PROMPT:
Where the line containing "Q1: NPN (B EN_N, C" appears, end your copy; everything from the first line of the records below up to and including it must be reproduced exactly.

INPUT DATA:
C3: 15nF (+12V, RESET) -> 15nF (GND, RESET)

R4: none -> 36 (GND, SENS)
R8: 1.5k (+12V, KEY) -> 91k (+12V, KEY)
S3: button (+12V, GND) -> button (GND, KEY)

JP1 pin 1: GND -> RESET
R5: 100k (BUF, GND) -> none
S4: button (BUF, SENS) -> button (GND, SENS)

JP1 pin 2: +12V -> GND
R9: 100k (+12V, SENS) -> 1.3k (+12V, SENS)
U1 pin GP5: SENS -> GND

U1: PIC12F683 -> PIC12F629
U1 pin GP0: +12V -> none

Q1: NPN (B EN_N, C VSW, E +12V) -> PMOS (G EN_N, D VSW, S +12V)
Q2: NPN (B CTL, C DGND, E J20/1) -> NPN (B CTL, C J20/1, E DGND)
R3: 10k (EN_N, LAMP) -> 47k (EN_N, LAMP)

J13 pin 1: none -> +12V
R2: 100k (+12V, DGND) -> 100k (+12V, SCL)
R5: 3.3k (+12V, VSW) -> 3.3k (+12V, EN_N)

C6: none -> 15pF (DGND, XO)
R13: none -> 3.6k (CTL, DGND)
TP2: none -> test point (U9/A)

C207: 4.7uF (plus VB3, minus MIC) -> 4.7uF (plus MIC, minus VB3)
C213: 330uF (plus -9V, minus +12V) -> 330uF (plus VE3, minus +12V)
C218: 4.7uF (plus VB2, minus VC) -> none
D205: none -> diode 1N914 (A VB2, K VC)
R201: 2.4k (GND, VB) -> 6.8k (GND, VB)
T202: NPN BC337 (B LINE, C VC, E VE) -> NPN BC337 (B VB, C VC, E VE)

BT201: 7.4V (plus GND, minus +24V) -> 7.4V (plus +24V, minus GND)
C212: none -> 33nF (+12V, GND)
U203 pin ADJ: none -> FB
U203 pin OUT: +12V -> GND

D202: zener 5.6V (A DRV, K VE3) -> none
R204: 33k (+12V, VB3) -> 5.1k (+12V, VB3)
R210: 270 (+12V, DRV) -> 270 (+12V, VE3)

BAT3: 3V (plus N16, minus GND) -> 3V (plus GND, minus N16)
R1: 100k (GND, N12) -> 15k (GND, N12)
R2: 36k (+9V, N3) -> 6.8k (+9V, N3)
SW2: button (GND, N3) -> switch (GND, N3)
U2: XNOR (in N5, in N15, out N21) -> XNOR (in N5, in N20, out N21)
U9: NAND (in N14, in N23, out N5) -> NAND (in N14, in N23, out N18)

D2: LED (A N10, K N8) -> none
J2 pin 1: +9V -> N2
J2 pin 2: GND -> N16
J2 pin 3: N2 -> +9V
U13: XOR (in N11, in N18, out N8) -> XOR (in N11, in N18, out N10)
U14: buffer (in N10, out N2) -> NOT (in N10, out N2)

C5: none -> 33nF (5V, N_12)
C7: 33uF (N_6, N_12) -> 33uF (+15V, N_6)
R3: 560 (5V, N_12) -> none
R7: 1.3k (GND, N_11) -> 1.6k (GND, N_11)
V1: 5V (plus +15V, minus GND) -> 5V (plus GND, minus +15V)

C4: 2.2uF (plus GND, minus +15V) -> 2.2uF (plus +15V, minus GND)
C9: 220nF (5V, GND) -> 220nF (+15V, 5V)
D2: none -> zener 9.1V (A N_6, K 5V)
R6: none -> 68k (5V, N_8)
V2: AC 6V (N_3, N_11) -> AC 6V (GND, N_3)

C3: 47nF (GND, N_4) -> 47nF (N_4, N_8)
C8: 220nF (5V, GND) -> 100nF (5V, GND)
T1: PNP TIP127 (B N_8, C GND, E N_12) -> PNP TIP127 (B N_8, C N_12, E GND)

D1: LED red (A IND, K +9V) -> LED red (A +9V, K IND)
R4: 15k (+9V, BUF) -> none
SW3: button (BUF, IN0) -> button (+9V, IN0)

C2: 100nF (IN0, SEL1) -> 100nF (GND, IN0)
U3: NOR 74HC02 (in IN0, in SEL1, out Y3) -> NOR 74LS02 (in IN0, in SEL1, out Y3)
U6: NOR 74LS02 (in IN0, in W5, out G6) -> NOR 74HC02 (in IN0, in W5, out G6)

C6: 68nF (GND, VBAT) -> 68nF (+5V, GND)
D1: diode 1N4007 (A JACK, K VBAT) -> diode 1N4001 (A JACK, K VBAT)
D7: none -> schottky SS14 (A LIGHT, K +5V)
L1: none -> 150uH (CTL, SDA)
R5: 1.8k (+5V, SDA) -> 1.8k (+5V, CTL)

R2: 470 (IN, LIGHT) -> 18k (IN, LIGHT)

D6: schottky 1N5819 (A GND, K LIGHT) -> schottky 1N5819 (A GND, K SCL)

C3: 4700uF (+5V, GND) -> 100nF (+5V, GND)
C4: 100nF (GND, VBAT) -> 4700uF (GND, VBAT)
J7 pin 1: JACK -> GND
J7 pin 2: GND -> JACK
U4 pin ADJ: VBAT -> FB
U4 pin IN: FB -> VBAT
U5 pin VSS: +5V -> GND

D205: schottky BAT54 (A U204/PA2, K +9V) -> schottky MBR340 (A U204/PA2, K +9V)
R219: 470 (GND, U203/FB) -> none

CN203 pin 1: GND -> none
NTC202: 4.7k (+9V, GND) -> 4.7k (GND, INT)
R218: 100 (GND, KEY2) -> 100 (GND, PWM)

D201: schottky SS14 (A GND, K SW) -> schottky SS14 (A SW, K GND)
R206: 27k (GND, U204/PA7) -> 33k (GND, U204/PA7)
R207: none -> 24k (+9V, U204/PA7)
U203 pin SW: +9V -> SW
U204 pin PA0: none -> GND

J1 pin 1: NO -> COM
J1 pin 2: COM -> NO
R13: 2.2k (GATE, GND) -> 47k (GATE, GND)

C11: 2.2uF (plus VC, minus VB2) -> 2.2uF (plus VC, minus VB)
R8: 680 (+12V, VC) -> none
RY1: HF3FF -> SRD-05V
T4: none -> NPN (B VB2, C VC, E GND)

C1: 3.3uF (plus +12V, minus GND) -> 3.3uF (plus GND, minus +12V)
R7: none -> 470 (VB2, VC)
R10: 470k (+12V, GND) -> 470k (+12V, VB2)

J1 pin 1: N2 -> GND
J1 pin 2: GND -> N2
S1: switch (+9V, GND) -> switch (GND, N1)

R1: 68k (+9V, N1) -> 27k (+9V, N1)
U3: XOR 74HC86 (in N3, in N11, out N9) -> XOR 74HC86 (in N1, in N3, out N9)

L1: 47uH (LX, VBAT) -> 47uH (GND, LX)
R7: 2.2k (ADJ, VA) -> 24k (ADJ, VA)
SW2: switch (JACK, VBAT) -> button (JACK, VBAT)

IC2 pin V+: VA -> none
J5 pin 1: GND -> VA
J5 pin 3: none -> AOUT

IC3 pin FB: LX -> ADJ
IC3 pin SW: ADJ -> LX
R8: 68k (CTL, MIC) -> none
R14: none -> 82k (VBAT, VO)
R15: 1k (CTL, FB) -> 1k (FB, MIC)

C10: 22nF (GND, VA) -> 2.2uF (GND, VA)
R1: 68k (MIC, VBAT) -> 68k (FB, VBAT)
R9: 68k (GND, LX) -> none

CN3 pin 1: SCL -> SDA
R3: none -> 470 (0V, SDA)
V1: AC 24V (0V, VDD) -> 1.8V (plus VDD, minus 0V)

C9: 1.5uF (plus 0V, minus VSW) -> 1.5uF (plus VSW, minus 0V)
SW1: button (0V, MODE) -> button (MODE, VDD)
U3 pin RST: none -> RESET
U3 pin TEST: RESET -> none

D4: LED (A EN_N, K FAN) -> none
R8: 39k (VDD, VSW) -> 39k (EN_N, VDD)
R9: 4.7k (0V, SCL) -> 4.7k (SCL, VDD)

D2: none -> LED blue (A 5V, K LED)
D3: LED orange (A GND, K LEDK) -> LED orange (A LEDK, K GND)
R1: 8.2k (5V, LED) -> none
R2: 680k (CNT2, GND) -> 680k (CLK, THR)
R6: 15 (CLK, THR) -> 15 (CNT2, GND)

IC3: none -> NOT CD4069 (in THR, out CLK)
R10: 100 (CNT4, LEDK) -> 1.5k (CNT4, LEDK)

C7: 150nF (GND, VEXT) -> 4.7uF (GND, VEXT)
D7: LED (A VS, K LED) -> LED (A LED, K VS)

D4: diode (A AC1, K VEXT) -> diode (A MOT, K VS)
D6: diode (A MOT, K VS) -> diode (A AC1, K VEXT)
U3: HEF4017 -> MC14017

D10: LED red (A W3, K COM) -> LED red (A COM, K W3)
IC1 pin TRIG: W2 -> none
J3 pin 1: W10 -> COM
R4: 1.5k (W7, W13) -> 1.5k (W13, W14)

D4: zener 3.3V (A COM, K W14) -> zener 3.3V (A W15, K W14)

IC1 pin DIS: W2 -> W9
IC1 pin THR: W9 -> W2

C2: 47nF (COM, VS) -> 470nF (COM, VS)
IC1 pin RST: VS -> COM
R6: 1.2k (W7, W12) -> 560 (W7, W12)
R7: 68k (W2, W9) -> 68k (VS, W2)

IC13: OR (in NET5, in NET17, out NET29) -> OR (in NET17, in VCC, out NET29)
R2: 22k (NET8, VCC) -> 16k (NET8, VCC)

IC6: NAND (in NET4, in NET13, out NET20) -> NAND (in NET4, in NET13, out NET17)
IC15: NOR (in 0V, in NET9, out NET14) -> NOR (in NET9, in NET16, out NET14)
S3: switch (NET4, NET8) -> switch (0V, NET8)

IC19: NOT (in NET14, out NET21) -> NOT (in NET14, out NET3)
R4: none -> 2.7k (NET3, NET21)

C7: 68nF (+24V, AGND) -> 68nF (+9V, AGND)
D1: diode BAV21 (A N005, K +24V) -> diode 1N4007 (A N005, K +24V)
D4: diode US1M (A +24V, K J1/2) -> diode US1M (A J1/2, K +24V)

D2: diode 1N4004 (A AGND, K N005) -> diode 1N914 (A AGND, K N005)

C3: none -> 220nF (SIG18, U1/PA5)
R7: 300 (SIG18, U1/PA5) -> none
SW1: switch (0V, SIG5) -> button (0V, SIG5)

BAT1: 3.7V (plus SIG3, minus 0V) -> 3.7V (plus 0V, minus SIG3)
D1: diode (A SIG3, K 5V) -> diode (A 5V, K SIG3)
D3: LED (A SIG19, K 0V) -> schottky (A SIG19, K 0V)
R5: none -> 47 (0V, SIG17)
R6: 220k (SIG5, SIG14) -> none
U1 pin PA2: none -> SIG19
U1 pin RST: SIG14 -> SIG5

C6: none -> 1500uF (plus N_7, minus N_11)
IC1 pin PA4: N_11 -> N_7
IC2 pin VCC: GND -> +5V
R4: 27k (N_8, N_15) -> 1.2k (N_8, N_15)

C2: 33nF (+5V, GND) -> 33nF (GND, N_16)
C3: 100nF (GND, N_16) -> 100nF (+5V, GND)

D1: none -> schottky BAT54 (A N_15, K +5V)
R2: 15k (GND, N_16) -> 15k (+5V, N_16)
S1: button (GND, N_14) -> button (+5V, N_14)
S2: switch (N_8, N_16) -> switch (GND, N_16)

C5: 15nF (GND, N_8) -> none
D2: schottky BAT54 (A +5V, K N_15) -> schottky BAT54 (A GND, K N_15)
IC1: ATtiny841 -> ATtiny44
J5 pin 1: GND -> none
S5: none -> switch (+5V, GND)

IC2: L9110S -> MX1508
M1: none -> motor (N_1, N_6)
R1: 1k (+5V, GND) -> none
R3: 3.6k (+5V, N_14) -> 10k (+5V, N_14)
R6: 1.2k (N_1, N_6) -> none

THE COMPLETED TASK:
C3: 15nF (+12V, RESET) -> 15nF (GND, RESET)

R4: none -> 36 (GND, SENS)
R8: 1.5k (+12V, KEY) -> 91k (+12V, KEY)
S3: button (+12V, GND) -> button (GND, KEY)

JP1 pin 1: GND -> RESET
R5: 100k (BUF, GND) -> none
S4: button (BUF, SENS) -> button (GND, SENS)

JP1 pin 2: +12V -> GND
R9: 100k (+12V, SENS) -> 1.3k (+12V, SENS)
U1 pin GP5: SENS -> GND

U1: PIC12F683 -> PIC12F629
U1 pin GP0: +12V -> none

Q1: NPN (B EN_N, C VSW, E +12V) -> PMOS (G EN_N, D VSW, S +12V)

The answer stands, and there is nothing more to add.